··· Records supplied ···

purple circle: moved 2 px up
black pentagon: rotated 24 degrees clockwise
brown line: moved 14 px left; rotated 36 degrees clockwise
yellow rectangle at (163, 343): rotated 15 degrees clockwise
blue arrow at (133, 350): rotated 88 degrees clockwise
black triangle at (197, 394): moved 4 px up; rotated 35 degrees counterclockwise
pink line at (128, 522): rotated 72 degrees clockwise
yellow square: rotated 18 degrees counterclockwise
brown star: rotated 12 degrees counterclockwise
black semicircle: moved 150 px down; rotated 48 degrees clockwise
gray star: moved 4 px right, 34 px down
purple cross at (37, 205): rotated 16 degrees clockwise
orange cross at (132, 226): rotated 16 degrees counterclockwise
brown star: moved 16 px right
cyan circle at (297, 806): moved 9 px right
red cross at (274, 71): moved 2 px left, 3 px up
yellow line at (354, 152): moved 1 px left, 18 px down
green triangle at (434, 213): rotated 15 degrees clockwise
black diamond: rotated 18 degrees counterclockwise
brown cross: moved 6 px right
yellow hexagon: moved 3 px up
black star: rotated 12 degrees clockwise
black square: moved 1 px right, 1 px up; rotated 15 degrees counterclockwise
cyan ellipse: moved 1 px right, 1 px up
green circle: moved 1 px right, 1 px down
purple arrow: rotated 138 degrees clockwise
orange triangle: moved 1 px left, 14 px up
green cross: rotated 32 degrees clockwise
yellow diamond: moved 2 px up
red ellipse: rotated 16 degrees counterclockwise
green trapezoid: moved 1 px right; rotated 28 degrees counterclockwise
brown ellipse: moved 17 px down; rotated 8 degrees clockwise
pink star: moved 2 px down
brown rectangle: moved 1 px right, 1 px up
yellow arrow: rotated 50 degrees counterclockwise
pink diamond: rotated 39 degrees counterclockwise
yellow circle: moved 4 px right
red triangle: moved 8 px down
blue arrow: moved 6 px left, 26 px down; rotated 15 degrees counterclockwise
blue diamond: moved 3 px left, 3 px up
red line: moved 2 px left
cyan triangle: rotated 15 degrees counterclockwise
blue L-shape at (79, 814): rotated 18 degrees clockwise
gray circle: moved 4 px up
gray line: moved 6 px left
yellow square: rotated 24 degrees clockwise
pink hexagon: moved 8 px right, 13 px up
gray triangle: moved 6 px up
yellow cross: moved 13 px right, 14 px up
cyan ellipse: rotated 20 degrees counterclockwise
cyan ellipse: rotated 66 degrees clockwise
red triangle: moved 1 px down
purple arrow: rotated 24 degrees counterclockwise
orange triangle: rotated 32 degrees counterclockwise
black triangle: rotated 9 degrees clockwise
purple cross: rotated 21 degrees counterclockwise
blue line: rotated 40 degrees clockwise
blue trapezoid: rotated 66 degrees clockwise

···

- Required work -
Reproduce every line of the records above without any change.

- Solved problem -
purple circle: moved 2 px up
black pentagon: rotated 24 degrees clockwise
brown line: moved 14 px left; rotated 36 degrees clockwise
yellow rectangle at (163, 343): rotated 15 degrees clockwise
blue arrow at (133, 350): rotated 88 degrees clockwise
black triangle at (197, 394): moved 4 px up; rotated 35 degrees counterclockwise
pink line at (128, 522): rotated 72 degrees clockwise
yellow square: rotated 18 degrees counterclockwise
brown star: rotated 12 degrees counterclockwise
black semicircle: moved 150 px down; rotated 48 degrees clockwise
gray star: moved 4 px right, 34 px down
purple cross at (37, 205): rotated 16 degrees clockwise
orange cross at (132, 226): rotated 16 degrees counterclockwise
brown star: moved 16 px right
cyan circle at (297, 806): moved 9 px right
red cross at (274, 71): moved 2 px left, 3 px up
yellow line at (354, 152): moved 1 px left, 18 px down
green triangle at (434, 213): rotated 15 degrees clockwise
black diamond: rotated 18 degrees counterclockwise
brown cross: moved 6 px right
yellow hexagon: moved 3 px up
black star: rotated 12 degrees clockwise
black square: moved 1 px right, 1 px up; rotated 15 degrees counterclockwise
cyan ellipse: moved 1 px right, 1 px up
green circle: moved 1 px right, 1 px down
purple arrow: rotated 138 degrees clockwise
orange triangle: moved 1 px left, 14 px up
green cross: rotated 32 degrees clockwise
yellow diamond: moved 2 px up
red ellipse: rotated 16 degrees counterclockwise
green trapezoid: moved 1 px right; rotated 28 degrees counterclockwise
brown ellipse: moved 17 px down; rotated 8 degrees clockwise
pink star: moved 2 px down
brown rectangle: moved 1 px right, 1 px up
yellow arrow: rotated 50 degrees counterclockwise
pink diamond: rotated 39 degrees counterclockwise
yellow circle: moved 4 px right
red triangle: moved 8 px down
blue arrow: moved 6 px left, 26 px down; rotated 15 degrees counterclockwise
blue diamond: moved 3 px left, 3 px up
red line: moved 2 px left
cyan triangle: rotated 15 degrees counterclockwise
blue L-shape at (79, 814): rotated 18 degrees clockwise
gray circle: moved 4 px up
gray line: moved 6 px left
yellow square: rotated 24 degrees clockwise
pink hexagon: moved 8 px right, 13 px up
gray triangle: moved 6 px up
yellow cross: moved 13 px right, 14 px up
cyan ellipse: rotated 20 degrees counterclockwise
cyan ellipse: rotated 66 degrees clockwise
red triangle: moved 1 px down
purple arrow: rotated 24 degrees counterclockwise
orange triangle: rotated 32 degrees counterclockwise
black triangle: rotated 9 degrees clockwise
purple cross: rotated 21 degrees counterclockwise
blue line: rotated 40 degrees clockwise
blue trapezoid: rotated 66 degrees clockwise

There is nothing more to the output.